(WORK REQUEST):
Return only the stretch of the material below that begins with the line containing "[743 308 811 399]" and ends with the line containing "[159 350 217 428]", exactly; both of those lines belong to it.

━━ MATERIALS PROVIDED

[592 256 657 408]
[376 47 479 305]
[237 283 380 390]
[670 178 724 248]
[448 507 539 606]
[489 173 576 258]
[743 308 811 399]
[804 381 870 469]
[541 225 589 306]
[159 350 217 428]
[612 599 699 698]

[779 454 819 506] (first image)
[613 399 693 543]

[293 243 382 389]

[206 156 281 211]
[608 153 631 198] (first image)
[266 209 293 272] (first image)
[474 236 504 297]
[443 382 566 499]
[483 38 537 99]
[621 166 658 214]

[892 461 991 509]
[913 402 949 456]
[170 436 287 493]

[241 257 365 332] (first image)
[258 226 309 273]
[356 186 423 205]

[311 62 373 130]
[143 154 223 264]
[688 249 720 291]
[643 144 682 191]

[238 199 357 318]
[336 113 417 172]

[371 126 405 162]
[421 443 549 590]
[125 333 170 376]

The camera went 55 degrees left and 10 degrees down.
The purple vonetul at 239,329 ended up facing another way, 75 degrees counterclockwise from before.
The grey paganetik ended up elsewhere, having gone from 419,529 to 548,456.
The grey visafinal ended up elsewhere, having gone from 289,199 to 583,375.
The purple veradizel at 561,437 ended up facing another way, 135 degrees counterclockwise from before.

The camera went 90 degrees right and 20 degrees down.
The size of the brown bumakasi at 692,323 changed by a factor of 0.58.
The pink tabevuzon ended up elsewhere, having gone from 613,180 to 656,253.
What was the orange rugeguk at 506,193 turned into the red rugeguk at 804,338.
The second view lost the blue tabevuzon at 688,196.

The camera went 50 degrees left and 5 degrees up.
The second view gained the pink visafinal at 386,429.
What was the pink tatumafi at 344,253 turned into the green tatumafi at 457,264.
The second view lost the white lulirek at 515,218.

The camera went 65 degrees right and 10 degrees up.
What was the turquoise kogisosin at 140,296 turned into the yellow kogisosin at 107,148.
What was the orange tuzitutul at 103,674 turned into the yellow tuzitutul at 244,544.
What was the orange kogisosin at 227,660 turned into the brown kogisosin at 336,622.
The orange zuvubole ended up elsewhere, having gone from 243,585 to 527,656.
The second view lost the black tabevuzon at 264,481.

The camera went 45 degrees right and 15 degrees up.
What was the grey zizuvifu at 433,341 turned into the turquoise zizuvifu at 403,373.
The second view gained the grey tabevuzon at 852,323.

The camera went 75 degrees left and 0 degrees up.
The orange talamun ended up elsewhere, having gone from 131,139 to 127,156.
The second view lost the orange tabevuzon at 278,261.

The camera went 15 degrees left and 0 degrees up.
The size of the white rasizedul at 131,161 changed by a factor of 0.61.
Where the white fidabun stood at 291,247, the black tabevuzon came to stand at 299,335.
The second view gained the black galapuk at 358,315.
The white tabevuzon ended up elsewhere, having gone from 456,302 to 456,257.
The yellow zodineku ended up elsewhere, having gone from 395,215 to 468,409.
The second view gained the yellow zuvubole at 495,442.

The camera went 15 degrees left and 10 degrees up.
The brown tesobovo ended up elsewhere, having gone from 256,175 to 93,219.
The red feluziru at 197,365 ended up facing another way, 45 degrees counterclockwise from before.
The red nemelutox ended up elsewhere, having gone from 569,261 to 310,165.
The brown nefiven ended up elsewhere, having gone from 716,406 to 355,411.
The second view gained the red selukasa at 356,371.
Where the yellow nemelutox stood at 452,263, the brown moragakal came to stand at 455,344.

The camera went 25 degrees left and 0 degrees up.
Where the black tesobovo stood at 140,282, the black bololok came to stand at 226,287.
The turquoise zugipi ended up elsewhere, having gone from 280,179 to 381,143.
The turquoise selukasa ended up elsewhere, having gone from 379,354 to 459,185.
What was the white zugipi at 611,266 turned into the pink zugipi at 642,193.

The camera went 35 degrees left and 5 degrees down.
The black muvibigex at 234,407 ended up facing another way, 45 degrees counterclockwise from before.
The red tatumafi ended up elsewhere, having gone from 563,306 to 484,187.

━━━━

(PROBLEM SOLUTION):
[743 308 811 399]
[804 381 870 469]
[541 225 589 306]
[159 350 217 428]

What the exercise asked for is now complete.